- _Extracted information_
-.-.-

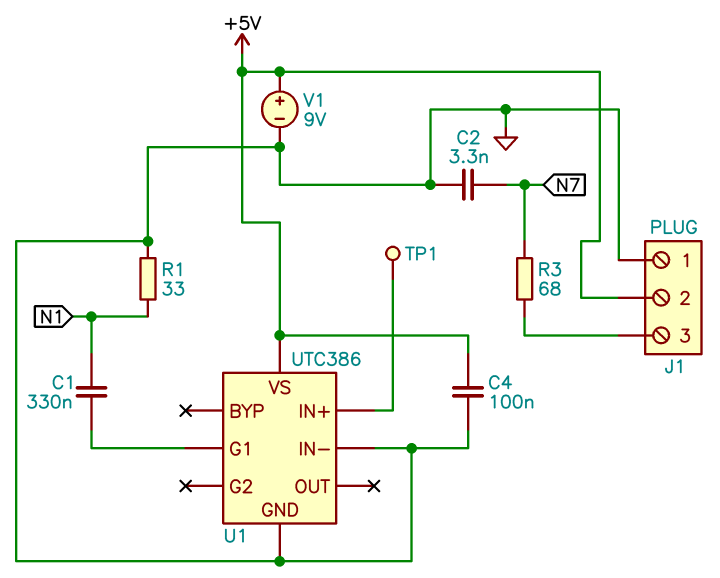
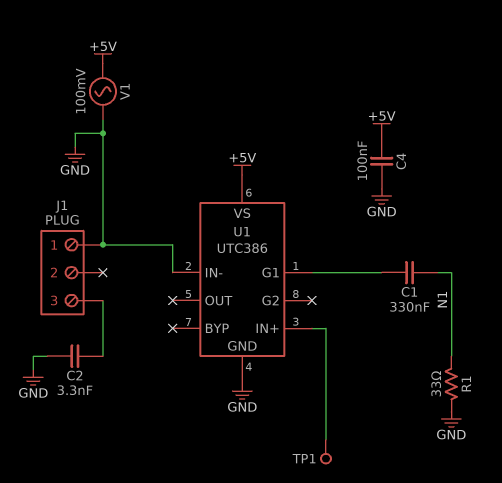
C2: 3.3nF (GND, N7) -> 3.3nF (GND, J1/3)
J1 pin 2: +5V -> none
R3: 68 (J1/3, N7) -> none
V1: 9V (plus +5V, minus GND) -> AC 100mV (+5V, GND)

-.-.-

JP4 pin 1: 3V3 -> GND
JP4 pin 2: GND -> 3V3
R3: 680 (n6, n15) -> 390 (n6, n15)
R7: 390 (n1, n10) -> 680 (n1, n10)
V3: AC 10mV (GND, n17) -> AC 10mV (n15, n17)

-.-.-

- _How to complete this task_
Everything from the line with "R3: 68 (J1/3, N7) -> none" through the line with "V1: 9V (plus" should be written out exactly as it appears above, end lines included, and nothing outside that range.

- _Exercise result_
R3: 68 (J1/3, N7) -> none
V1: 9V (plus +5V, minus GND) -> AC 100mV (+5V, GND)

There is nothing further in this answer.